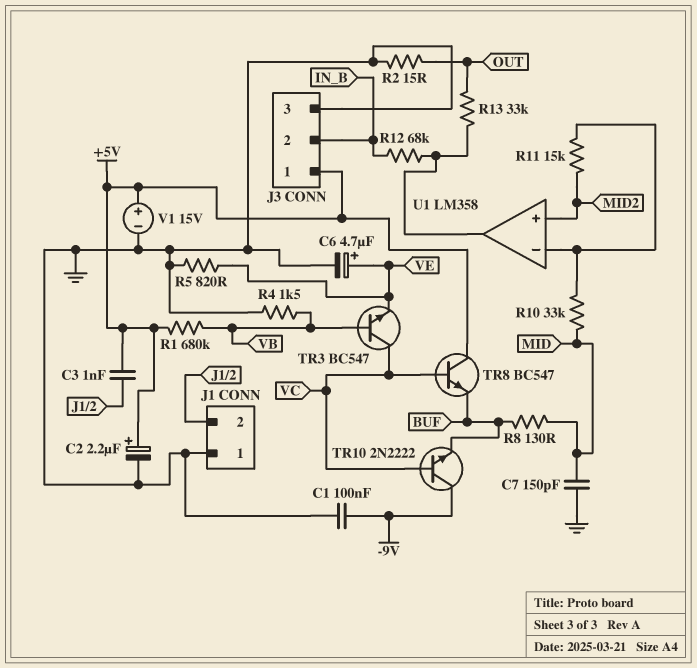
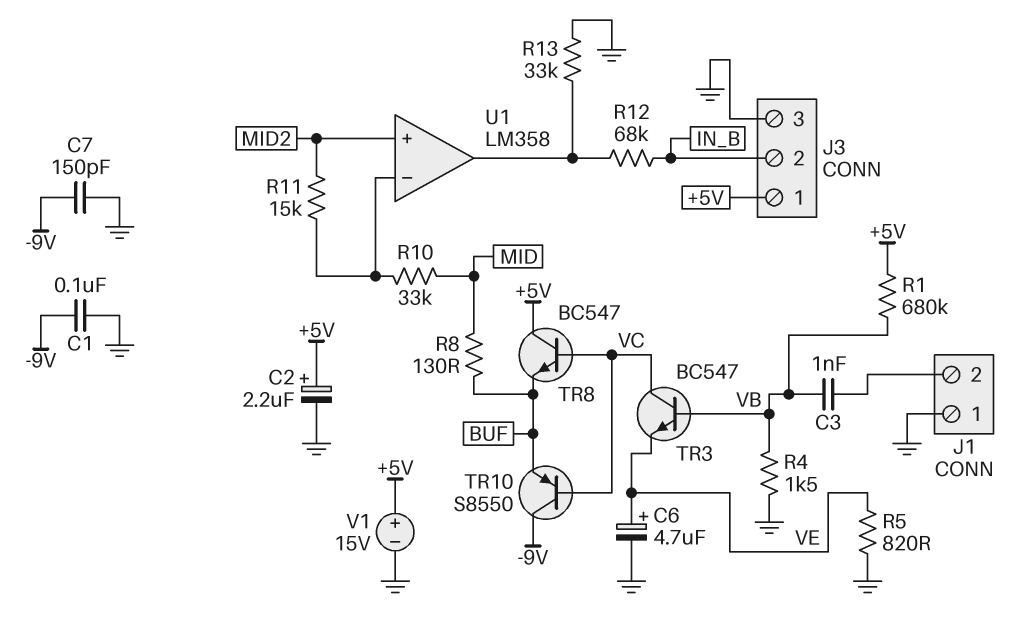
C3: 1nF (+5V, J1/2) -> 1nF (J1/2, VB)
C7: 150pF (GND, MID) -> 150pF (-9V, GND)
R2: 15 (GND, OUT) -> none
R13: 33k (OUT, U1/out) -> 33k (GND, U1/out)
TR10: NPN 2N2222 (B VC, C -9V, E BUF) -> PNP S8550 (B VC, C -9V, E BUF)

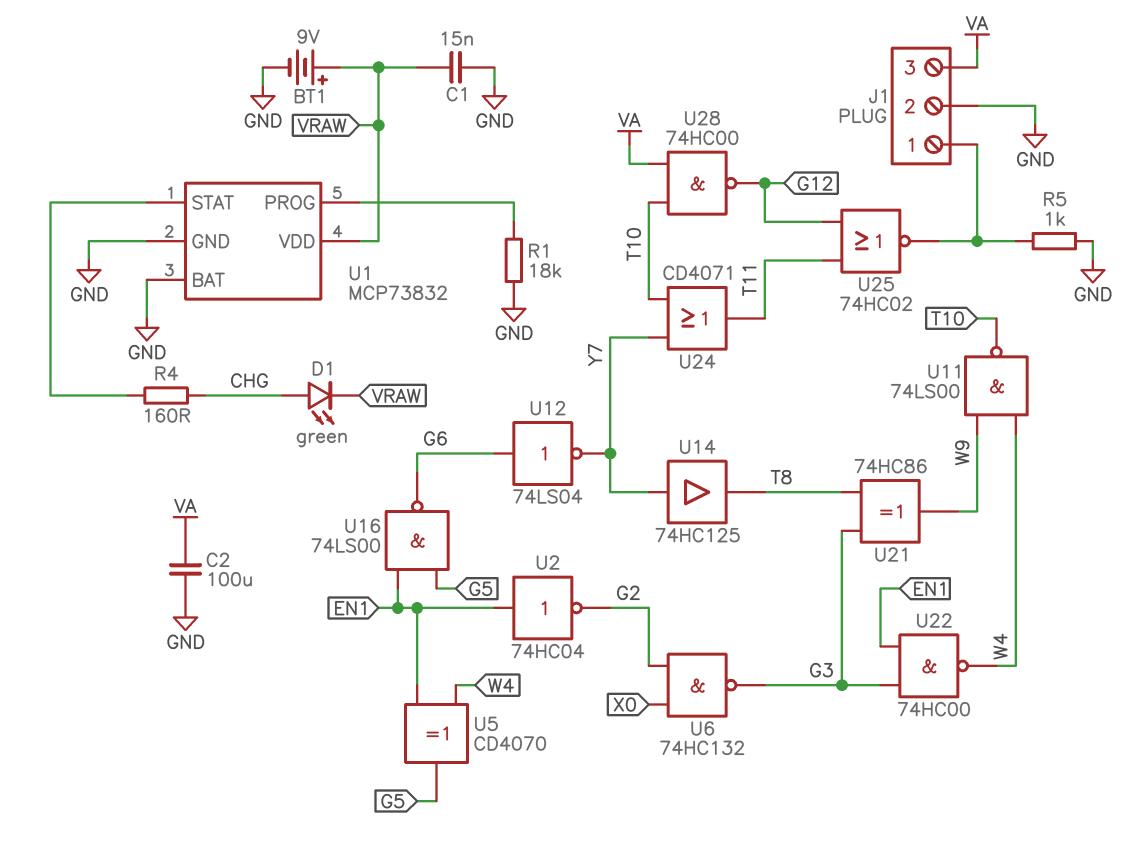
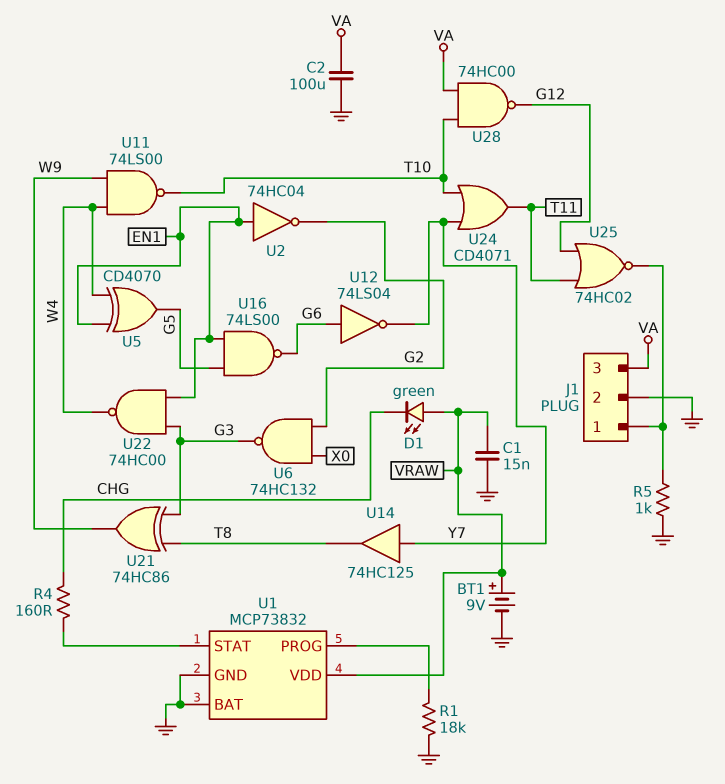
D1: LED green (A CHG, K VRAW) -> LED green (A VRAW, K CHG)

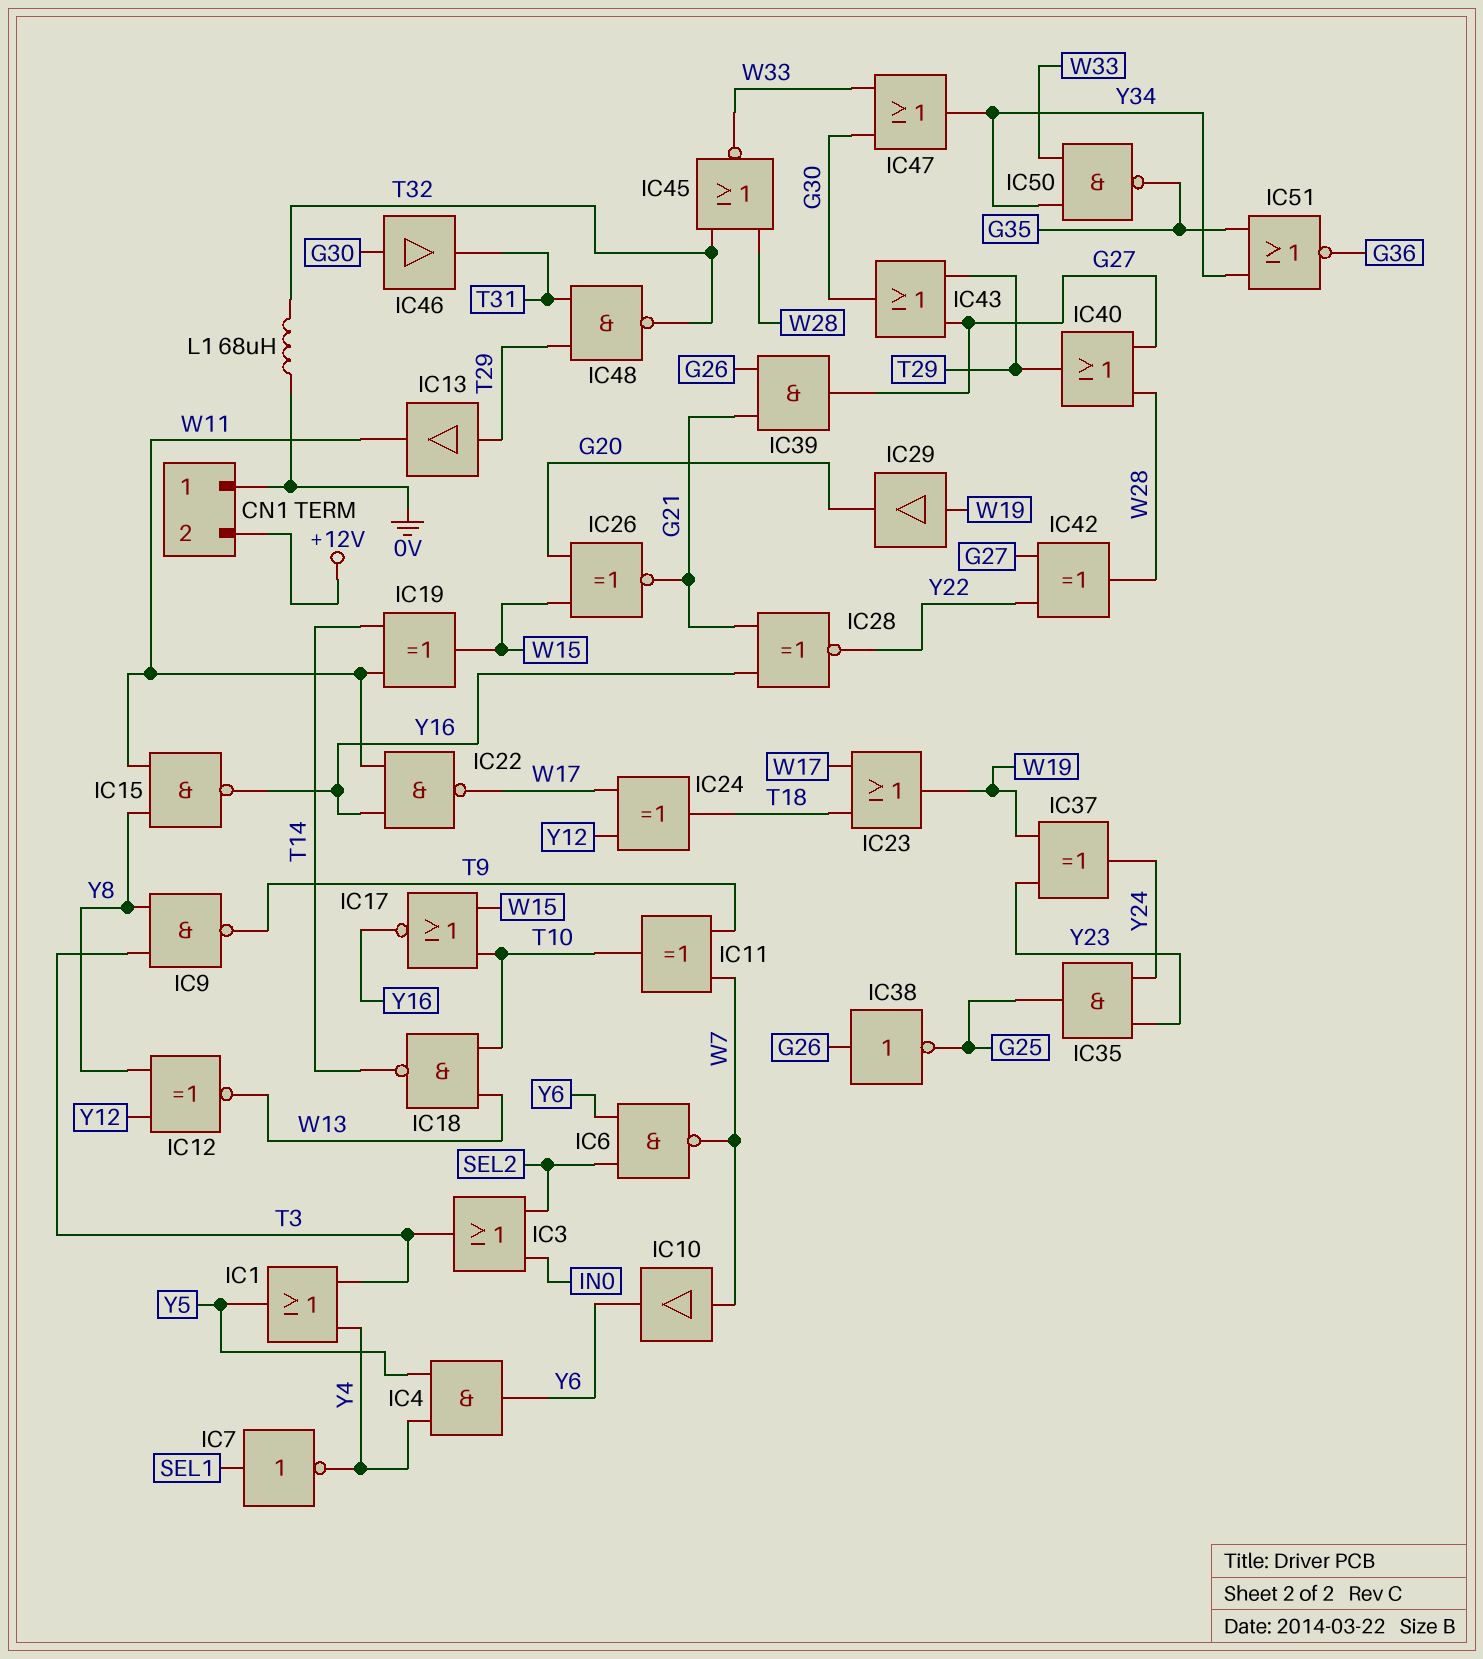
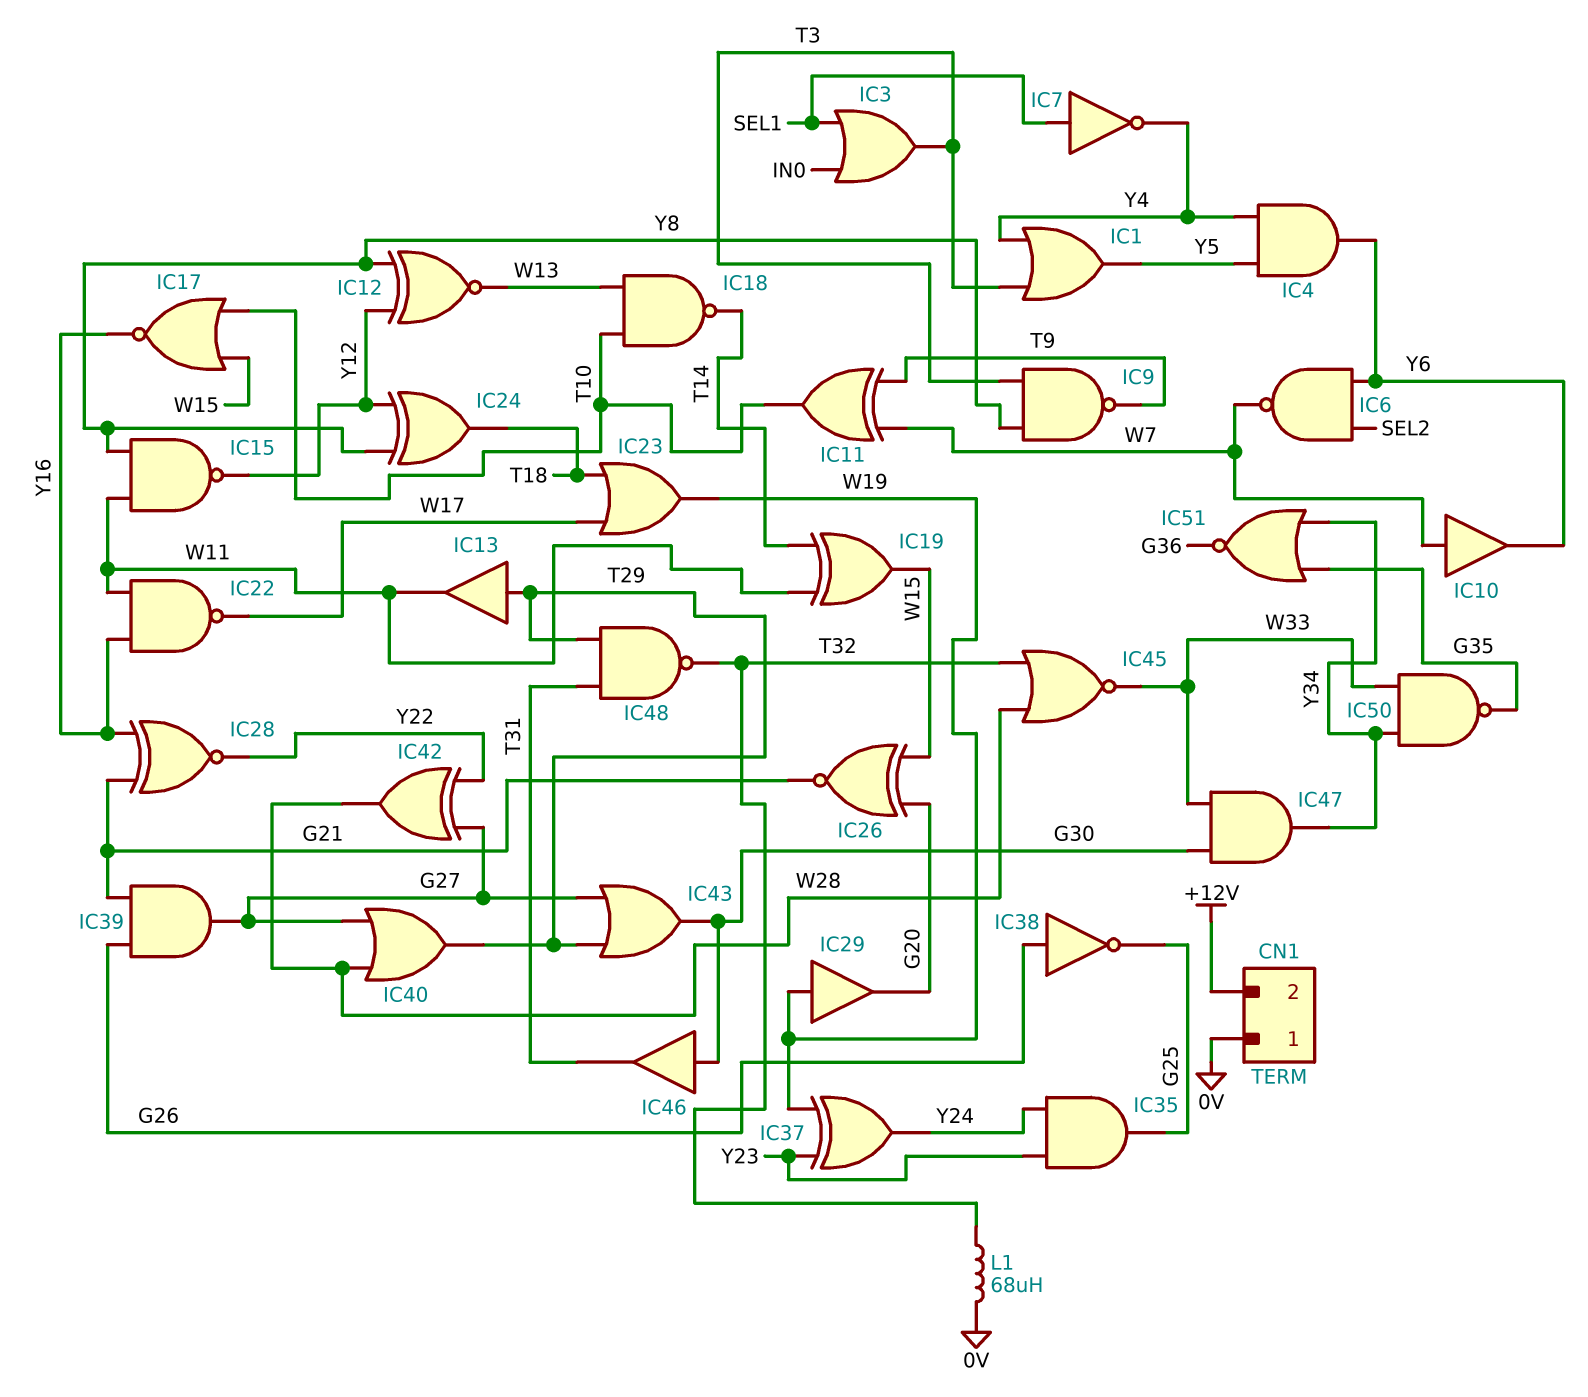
IC3: OR (in IN0, in SEL2, out T3) -> OR (in IN0, in SEL1, out T3)
IC15: NAND (in W11, in Y8, out Y16) -> NAND (in W11, in Y8, out Y12)
IC24: XOR (in W17, in Y12, out T18) -> XOR (in Y8, in Y12, out T18)
IC47: OR (in G30, in W33, out Y34) -> AND (in G30, in W33, out Y34)

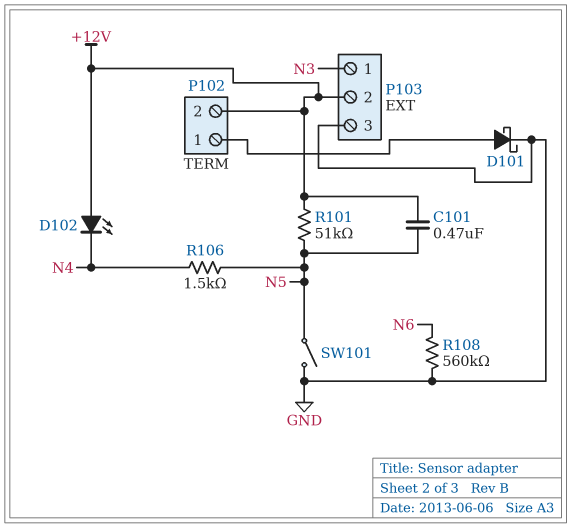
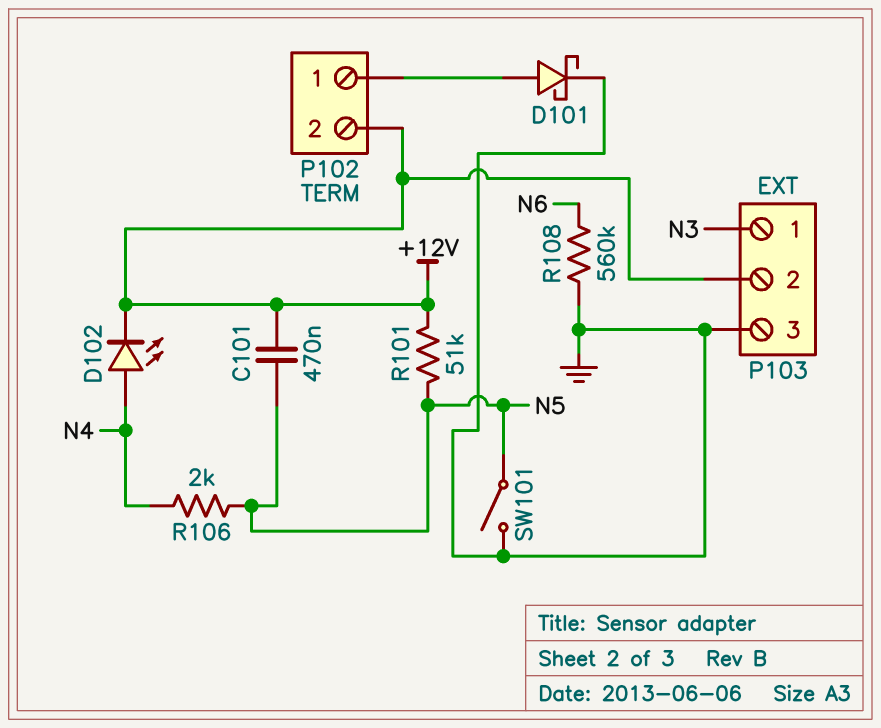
D102: LED (A +12V, K N4) -> LED (A N4, K +12V)
R106: 1.5k (N4, N5) -> 2k (N4, N5)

--------

# What the exercise asks
Each line above must be repeated exactly in the answer, with pictures omitted.

# Reply to the exercise
C3: 1nF (+5V, J1/2) -> 1nF (J1/2, VB)
C7: 150pF (GND, MID) -> 150pF (-9V, GND)
R2: 15 (GND, OUT) -> none
R13: 33k (OUT, U1/out) -> 33k (GND, U1/out)
TR10: NPN 2N2222 (B VC, C -9V, E BUF) -> PNP S8550 (B VC, C -9V, E BUF)

D1: LED green (A CHG, K VRAW) -> LED green (A VRAW, K CHG)

IC3: OR (in IN0, in SEL2, out T3) -> OR (in IN0, in SEL1, out T3)
IC15: NAND (in W11, in Y8, out Y16) -> NAND (in W11, in Y8, out Y12)
IC24: XOR (in W17, in Y12, out T18) -> XOR (in Y8, in Y12, out T18)
IC47: OR (in G30, in W33, out Y34) -> AND (in G30, in W33, out Y34)

D102: LED (A +12V, K N4) -> LED (A N4, K +12V)
R106: 1.5k (N4, N5) -> 2k (N4, N5)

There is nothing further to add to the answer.